● **DATA EXTRACT**
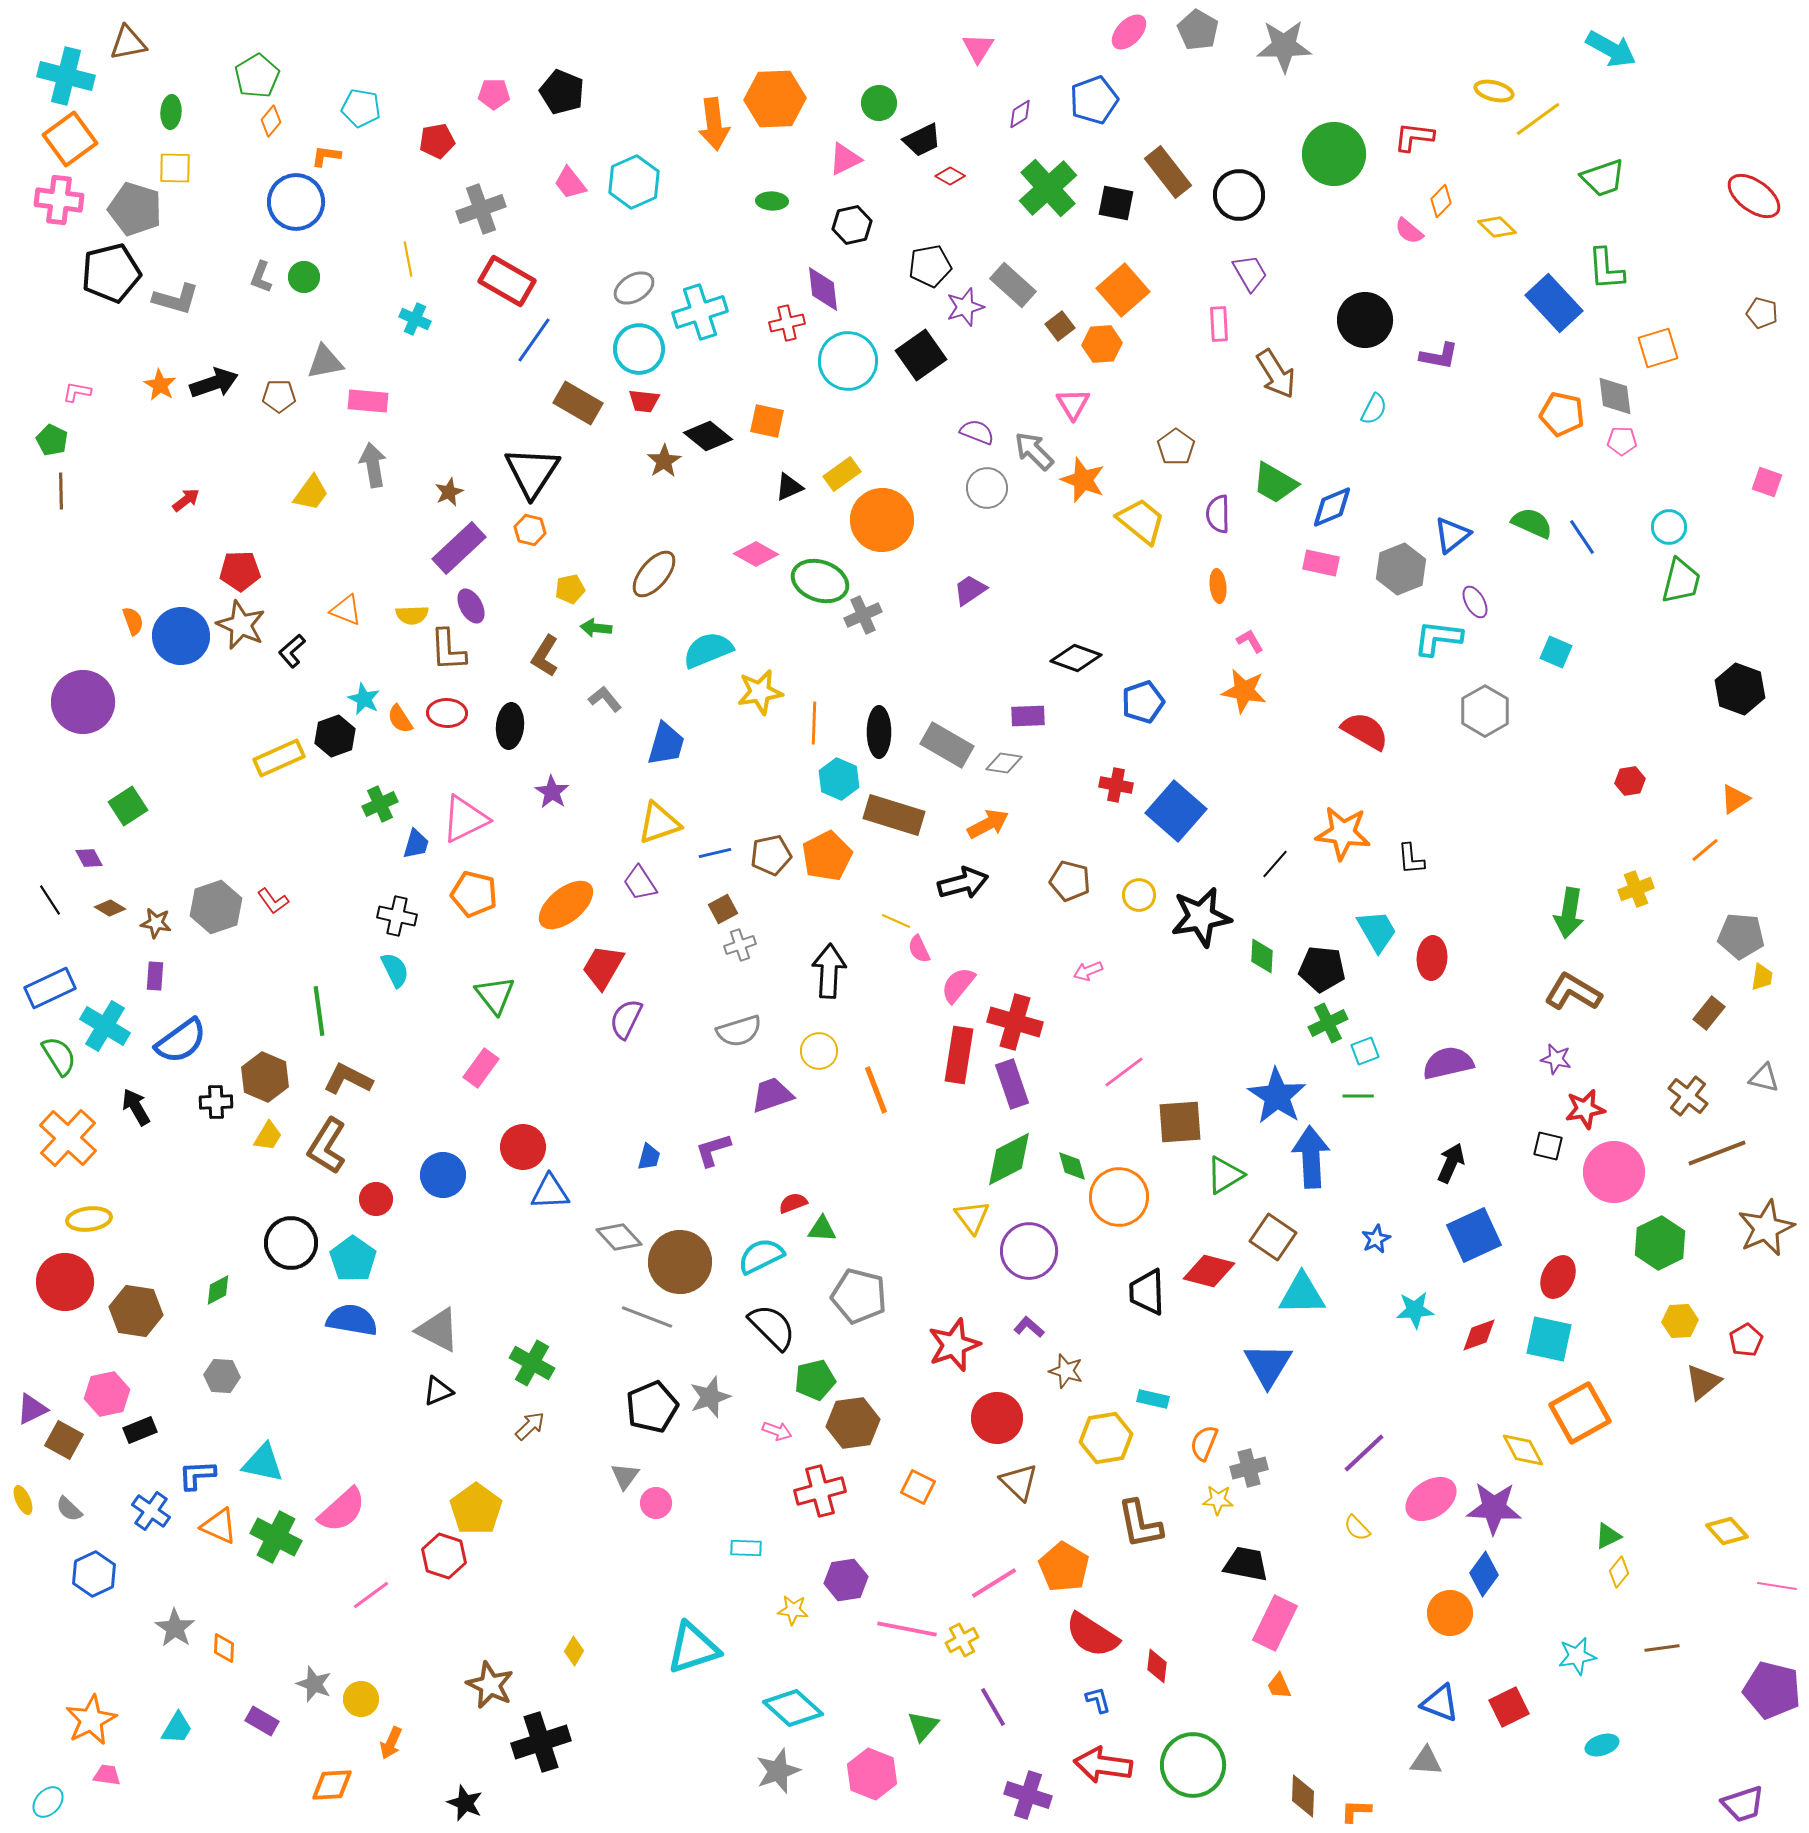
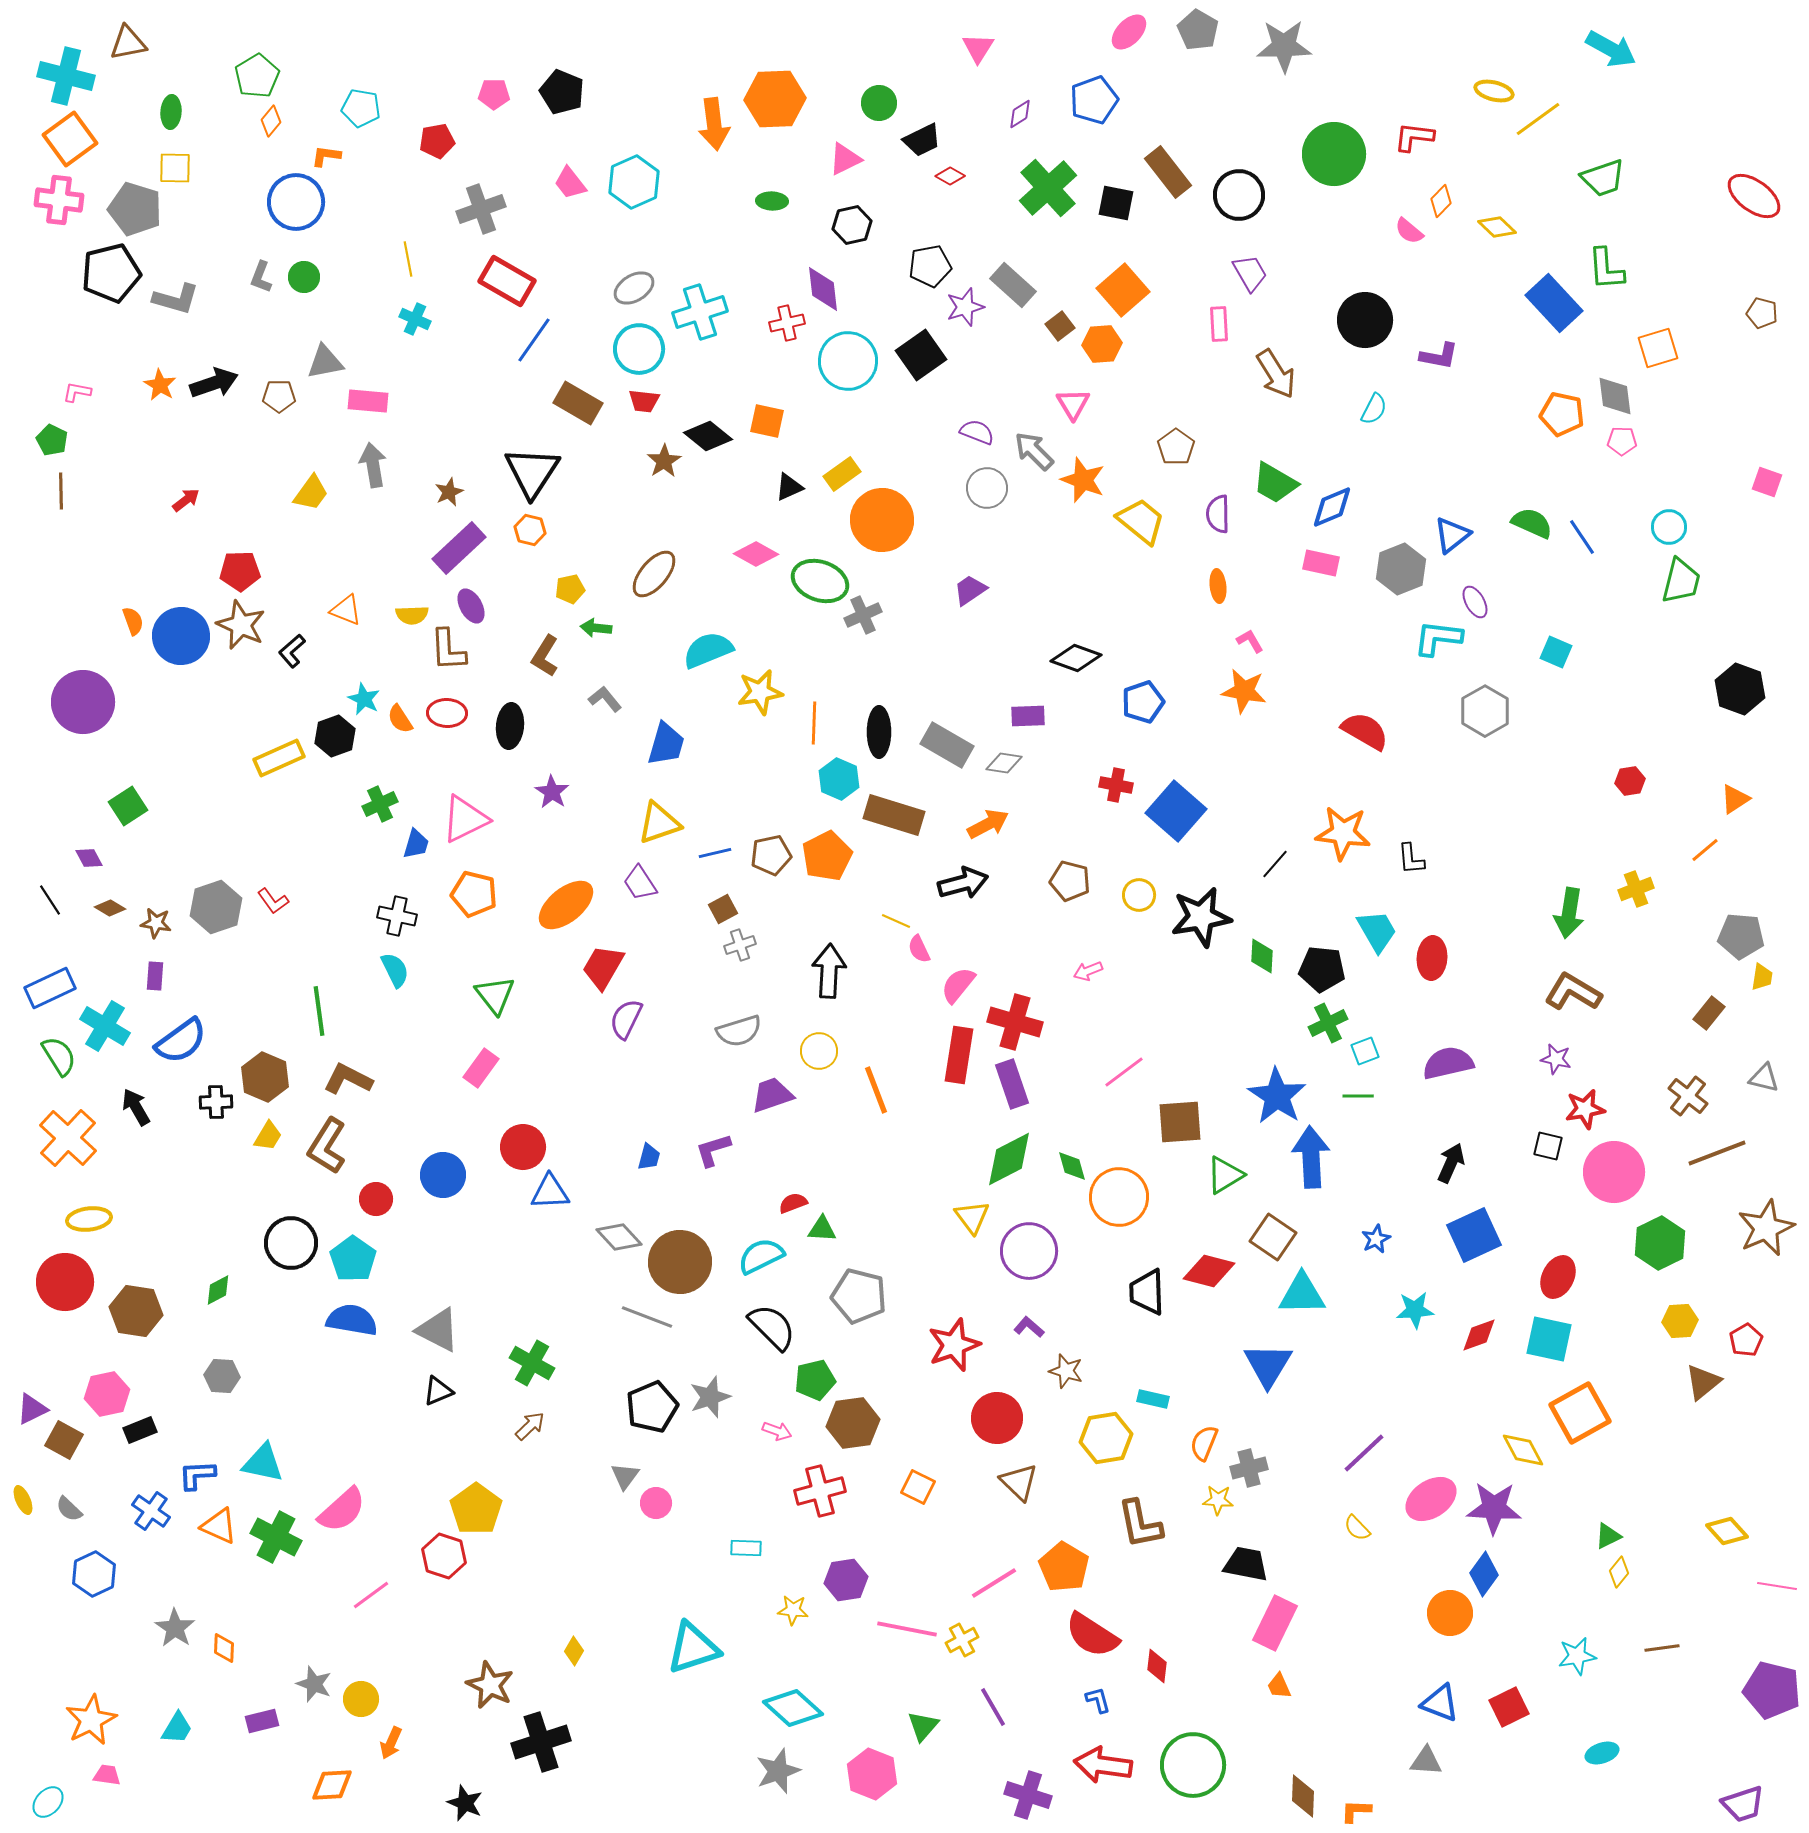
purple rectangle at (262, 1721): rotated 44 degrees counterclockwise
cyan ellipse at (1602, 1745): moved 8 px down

...

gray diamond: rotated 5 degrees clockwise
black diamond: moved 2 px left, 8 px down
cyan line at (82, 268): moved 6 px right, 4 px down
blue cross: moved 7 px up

● **ABOUT THIS EXERCISE**
Each line that contains the string "diamond" counts once; report how many such lines the entries have, giving only the number.

● **TASK RESPONSE**
2